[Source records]
----------

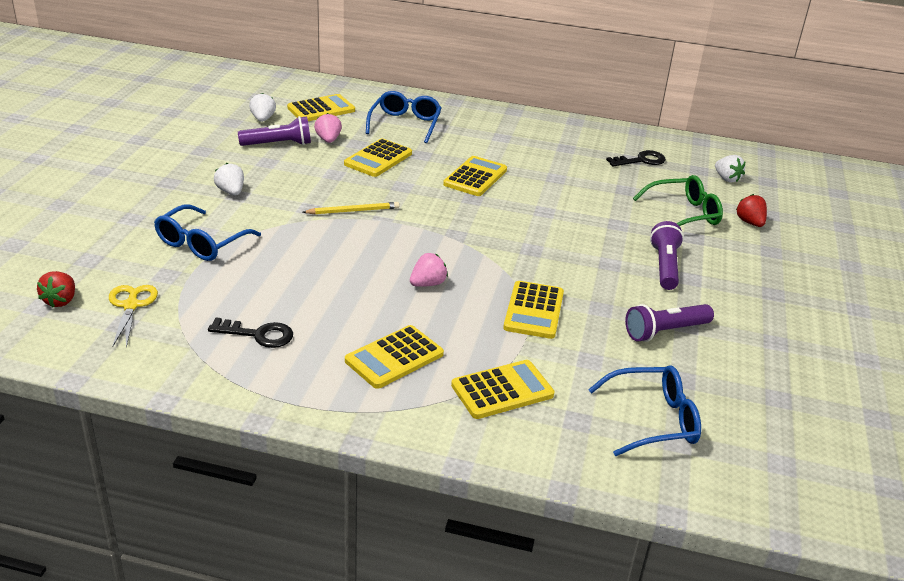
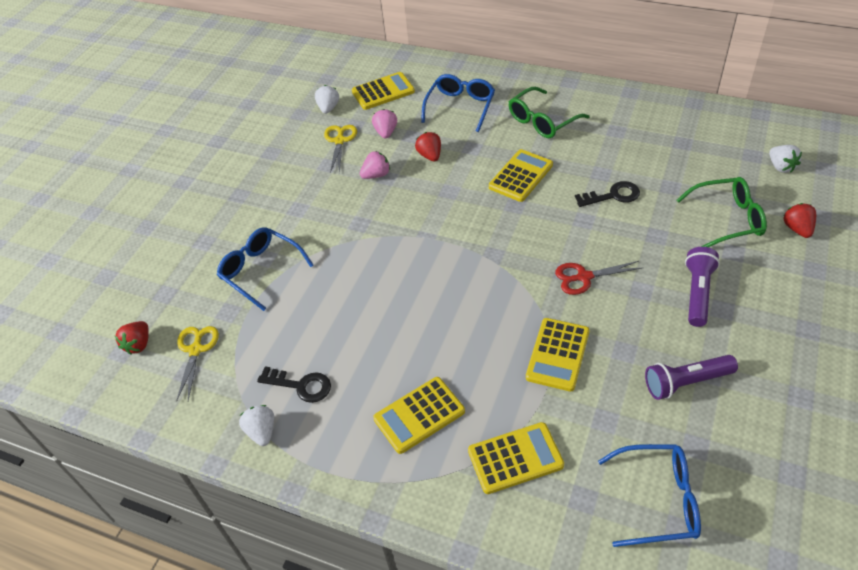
camera: 15 degrees right, 15 degrees up
(202, 243) = (261, 271): blue glasses -> blue glasses turned 90 degrees clockwise
(231, 192) = (292, 205): white strawberry -> white strawberry (262, 432)
(278, 144) = (340, 141): purple flashlight -> yellow scissors
(353, 211) = (400, 226): yellow pencil -> none
(378, 159) = (430, 155): yellow calculator -> red strawberry
(427, 284) = (460, 320): pink strawberry -> pink strawberry (376, 175)
(491, 138) = (542, 121): none -> green glasses
(551, 253) = (584, 277): none -> red scissors
(641, 160) = (692, 145): black key -> black key (612, 195)

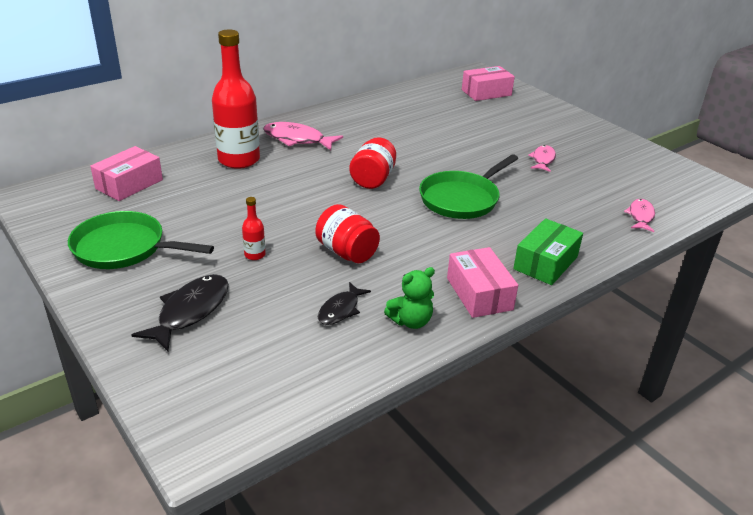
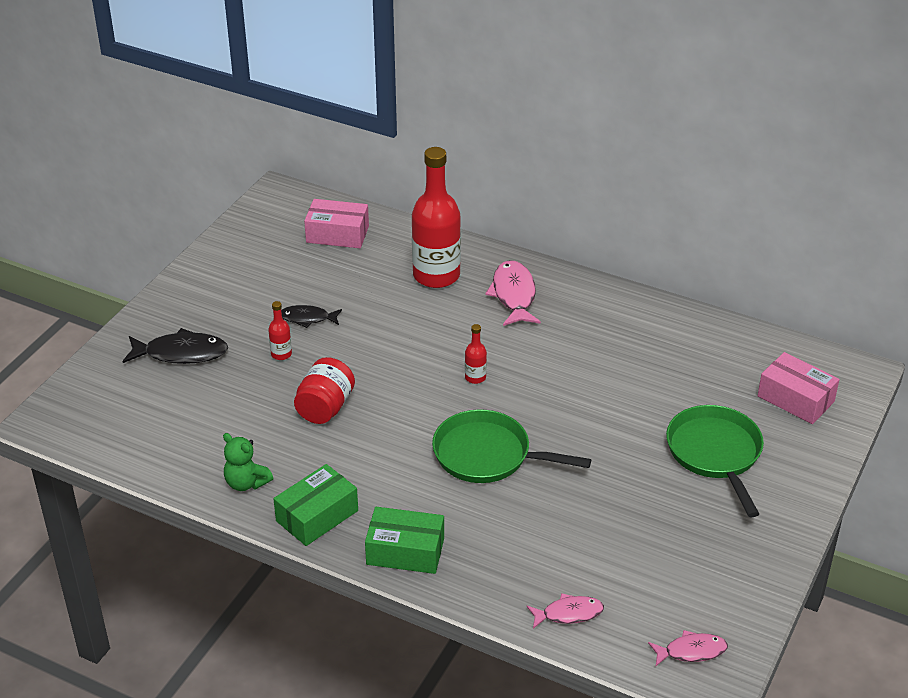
camera: 65 degrees right, 5 degrees up
(124, 248) = (240, 280): green pan -> green pan (715, 454)
(340, 310) = (235, 435): black fish -> black fish (307, 318)
(373, 179) = (475, 377): red jar -> red bottle
(479, 294) = (317, 516): pink box -> green box
(543, 159) = (642, 498): pink fish -> pink fish (691, 651)

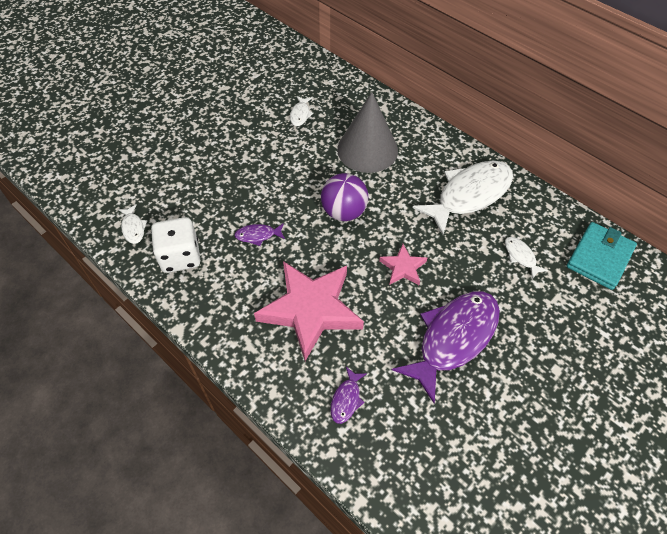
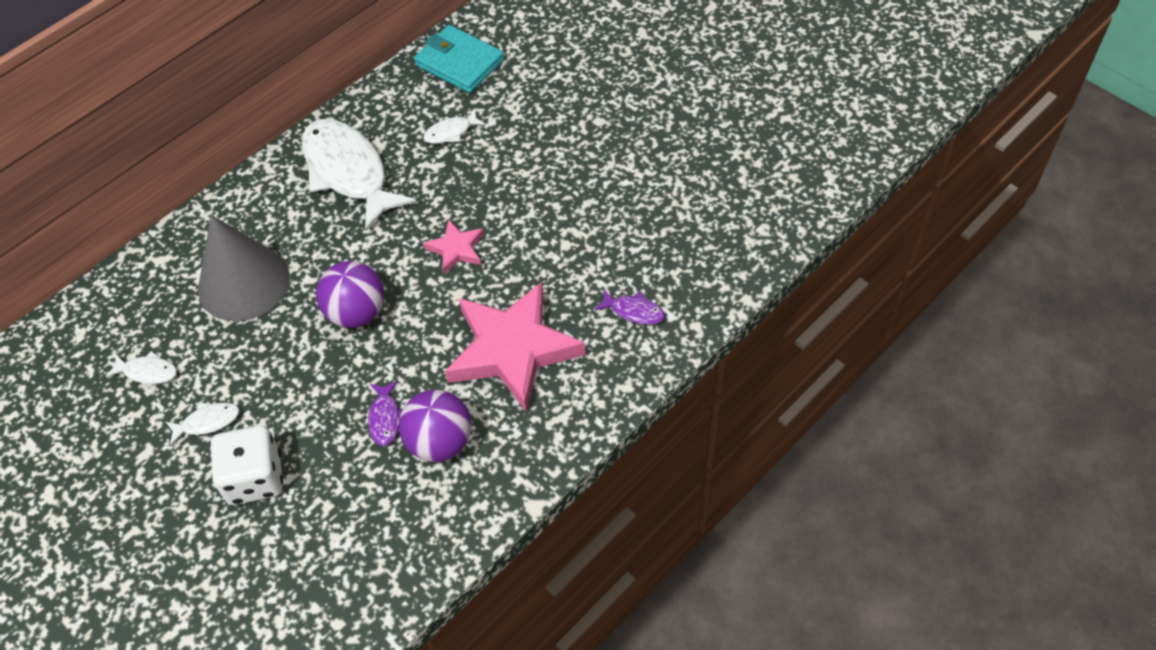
camera: 85 degrees left, 0 degrees up
(133, 228) = (349, 596): white fish -> white fish (207, 422)
(180, 256) = (412, 519): white dice -> white dice (255, 478)
(236, 268) = (440, 442): none -> purple ball
(453, 338) = (559, 206): purple fish -> none

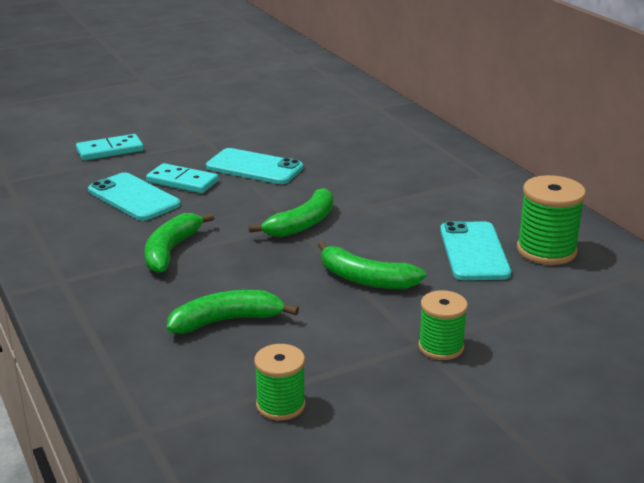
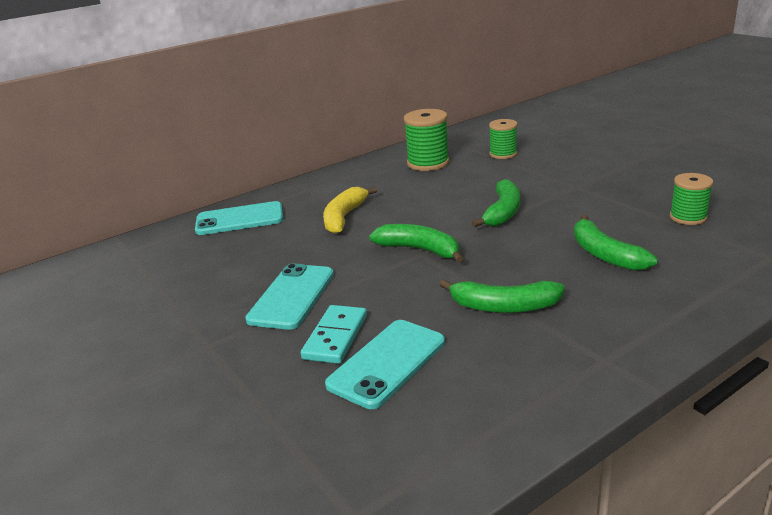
camera: 95 degrees left, 0 degrees up
(110, 150) = (231, 428): turquoise domino -> none
(399, 193) = (344, 217): none -> yellow banana
(441, 347) = (575, 181): green spool -> green spool (503, 154)
(474, 252) = (440, 182): turquoise phone -> turquoise phone (240, 219)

----------

Repeat each line word for word, from the one with "(231, 192) = (292, 205): white" down to the last line of the data, and keep the pictures out of it.

(231, 192) = (292, 205): white strawberry -> white strawberry (262, 432)
(278, 144) = (340, 141): purple flashlight -> yellow scissors
(353, 211) = (400, 226): yellow pencil -> none
(378, 159) = (430, 155): yellow calculator -> red strawberry
(427, 284) = (460, 320): pink strawberry -> pink strawberry (376, 175)
(491, 138) = (542, 121): none -> green glasses
(551, 253) = (584, 277): none -> red scissors
(641, 160) = (692, 145): black key -> black key (612, 195)

camera: 65 degrees right, 5 degrees up
(124, 248) = (240, 280): green pan -> green pan (715, 454)
(340, 310) = (235, 435): black fish -> black fish (307, 318)
(373, 179) = (475, 377): red jar -> red bottle
(479, 294) = (317, 516): pink box -> green box
(543, 159) = (642, 498): pink fish -> pink fish (691, 651)

camera: 85 degrees left, 0 degrees up
(133, 228) = (349, 596): white fish -> white fish (207, 422)
(180, 256) = (412, 519): white dice -> white dice (255, 478)
(236, 268) = (440, 442): none -> purple ball
(453, 338) = (559, 206): purple fish -> none

camera: 95 degrees left, 0 degrees up
(110, 150) = (231, 428): turquoise domino -> none
(399, 193) = (344, 217): none -> yellow banana
(441, 347) = (575, 181): green spool -> green spool (503, 154)
(474, 252) = (440, 182): turquoise phone -> turquoise phone (240, 219)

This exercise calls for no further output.